**Data for the task**

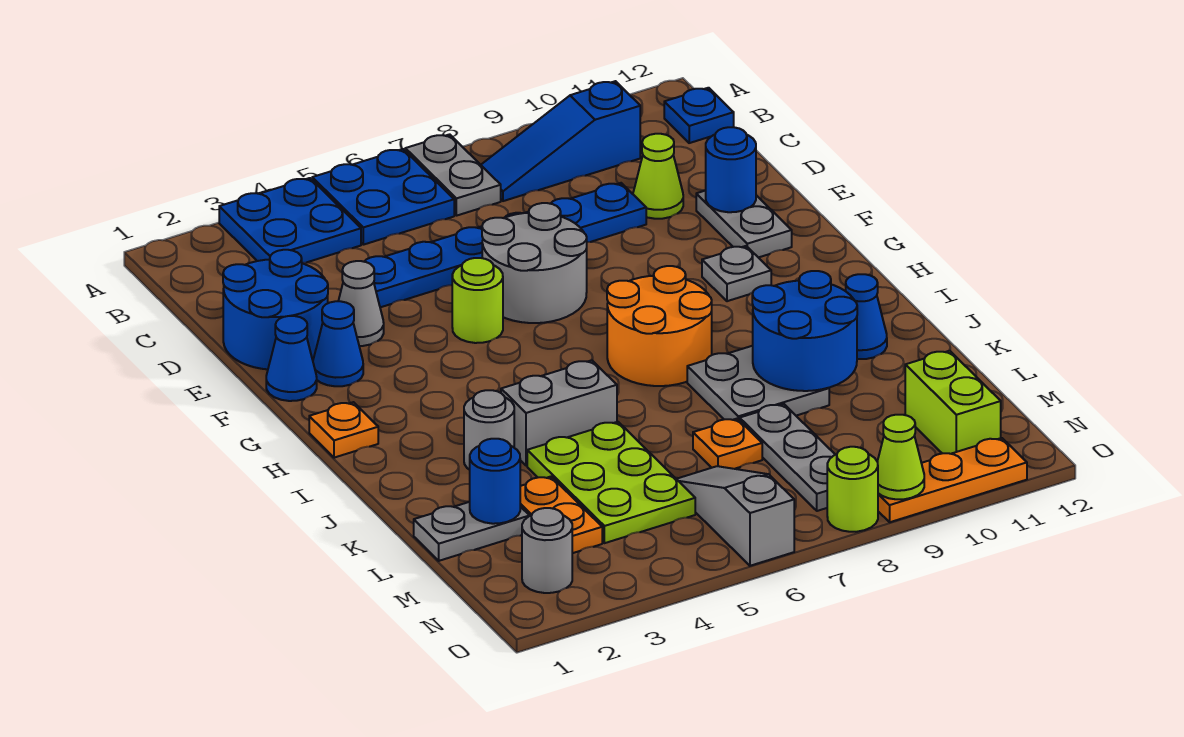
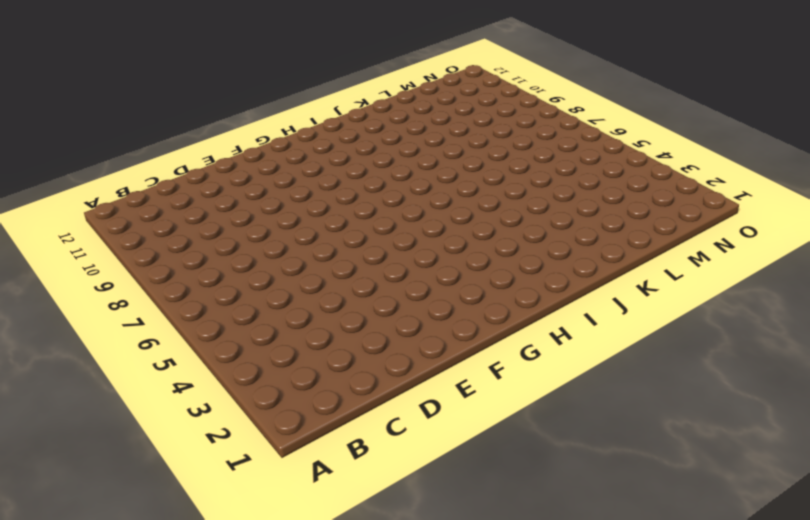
none -> blue plate A3:B4 level 1
none -> blue plate A5:B6 level 1
none -> grey plate A7:B7 level 1
none -> blue slope B8:B10 level 1 top 10

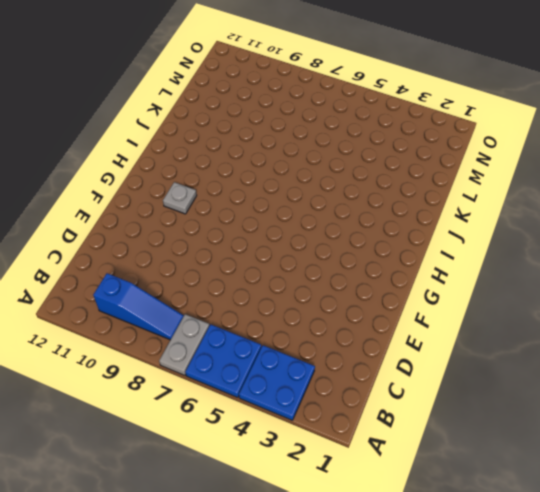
none -> blue plate B12 level 1
none -> blue round brick D1:E2 level 1
none -> blue plate D4:D9 level 1
none -> lime cone D10 level 1

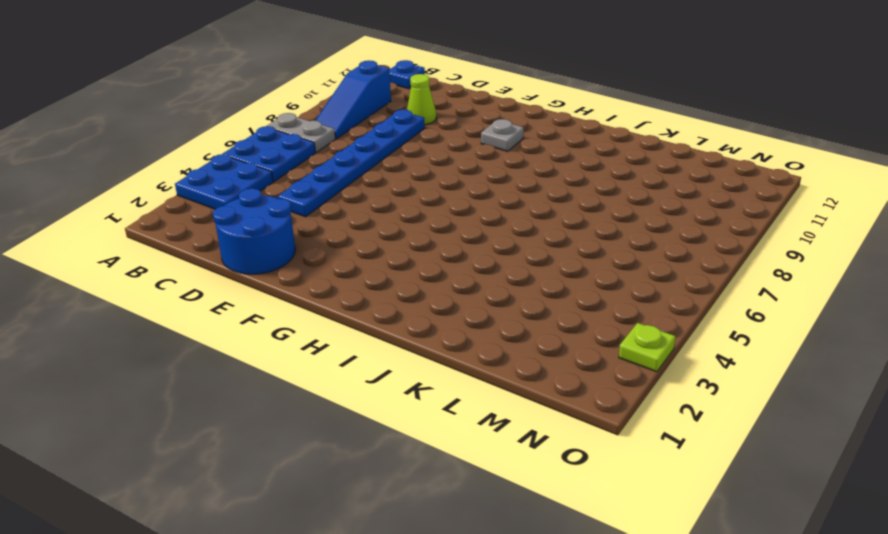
lime plate O3 level 1 -> none
none -> grey cone E3 level 1
none -> grey round brick E6:F7 level 1
none -> grey plate E11:F11 level 1
none -> blue cone F1 level 1

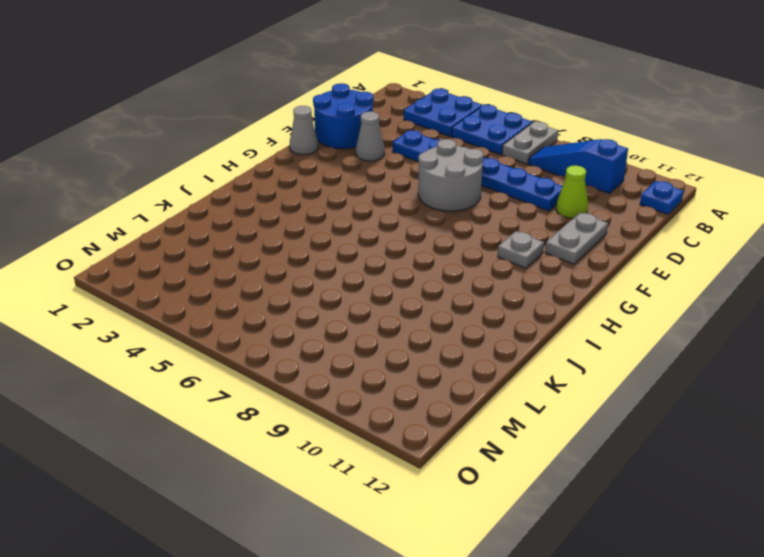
grey cone F1 level 1 -> blue cone F1 level 1
none -> blue cone F2 level 1
none -> lime round brick F5 level 1
none -> orange plate H1 level 1
none -> orange round brick H7:I8 level 1

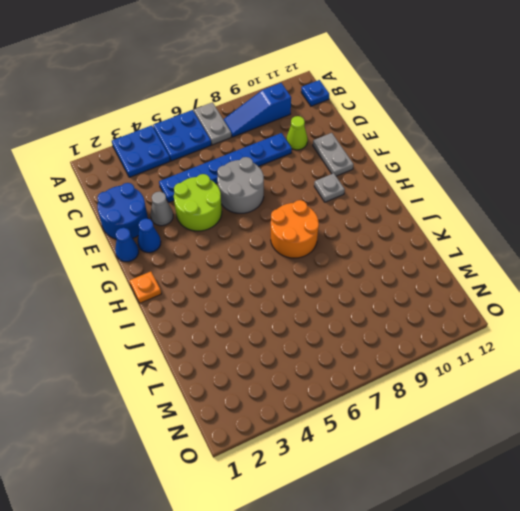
lime round brick E4:F5 level 1 -> lime round brick F5 level 1
none -> grey round brick J3 level 1
none -> grey brick J4:J5 level 1
none -> grey plate J8:K9 level 1
none -> blue cone J11 level 1

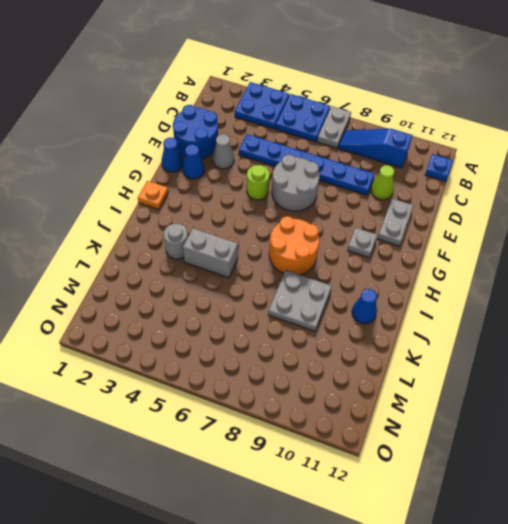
none -> lime plate K4:M5 level 1
none -> grey plate L1:L2 level 1
none -> orange plate L3:M3 level 1
none -> orange plate L7 level 1

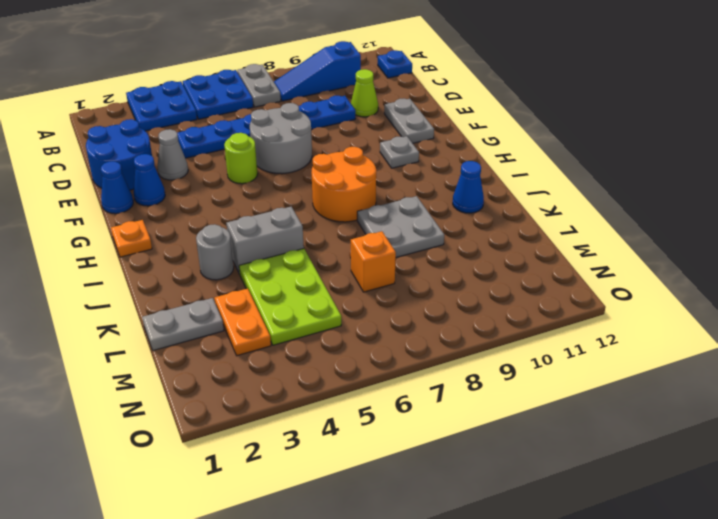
orange brick L7 level 1 -> orange plate L7 level 1
none -> grey plate L8:N8 level 1
none -> grey slope M6:O6 level 1 top O
none -> lime brick M11:N11 level 1
none -> grey round brick N2 level 1

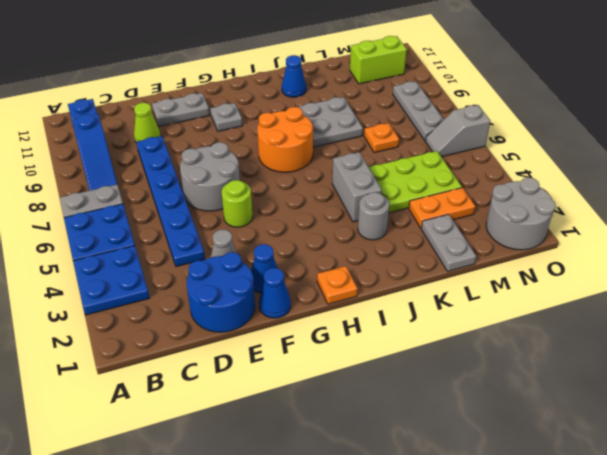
grey round brick N1:O2 level 1 -> grey round brick N2 level 1
grey slope N6:O6 level 1 top O -> grey slope M6:O6 level 1 top O
grey plate N7:N9 level 1 -> grey plate L8:N8 level 1
none -> lime round brick O8 level 1
none -> orange plate O9:O11 level 1
none -> blue round brick E11 level 2
none -> blue round brick J9:K10 level 2

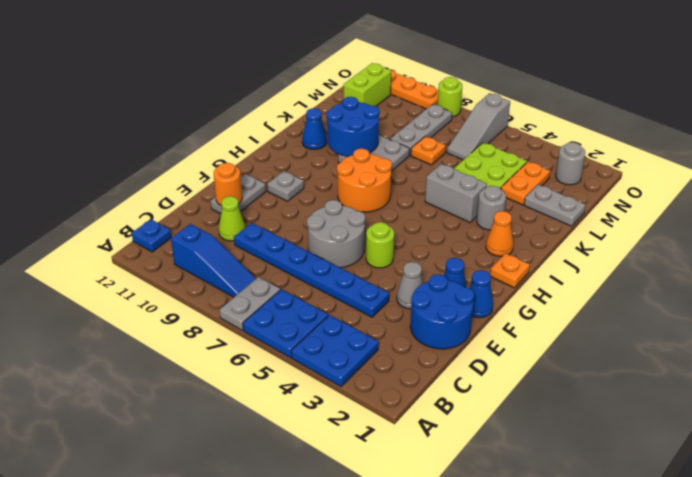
orange round brick E11 level 2 -> blue round brick E11 level 2
orange cone I2 level 1 -> none
none -> blue round brick L2 level 2
none -> lime cone O9 level 2

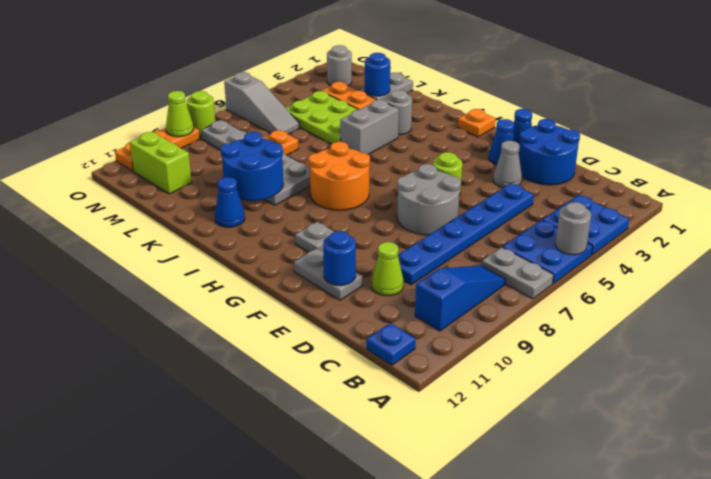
grey round brick A5 level 2 -> none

**What the task requires**
Gather each line from the listing above that holds "slope".

**Solution to this task**
none -> blue slope B8:B10 level 1 top 10
none -> grey slope M6:O6 level 1 top O
grey slope N6:O6 level 1 top O -> grey slope M6:O6 level 1 top O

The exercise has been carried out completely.